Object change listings
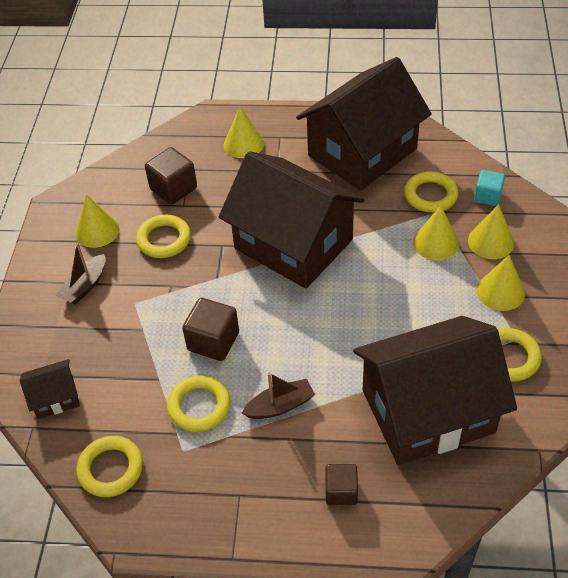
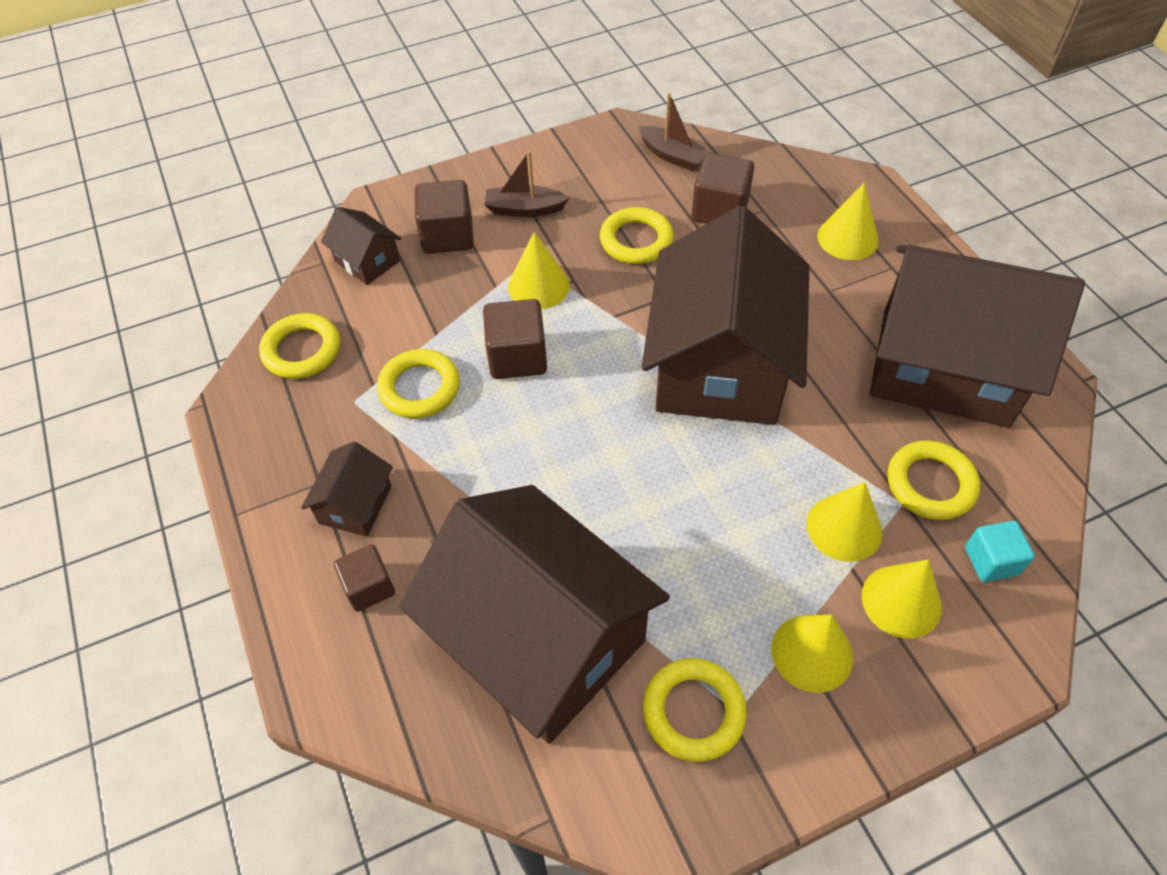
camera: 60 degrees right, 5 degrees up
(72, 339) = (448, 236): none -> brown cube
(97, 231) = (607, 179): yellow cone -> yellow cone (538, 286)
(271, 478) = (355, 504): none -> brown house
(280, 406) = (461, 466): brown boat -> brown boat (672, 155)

__Required work__
Retype exactly, please, each line from the line that contains "(97, 231) = (607, 179): yellow" through the last line of the entries above, with nothing added.

__Exercise result__
(97, 231) = (607, 179): yellow cone -> yellow cone (538, 286)
(271, 478) = (355, 504): none -> brown house
(280, 406) = (461, 466): brown boat -> brown boat (672, 155)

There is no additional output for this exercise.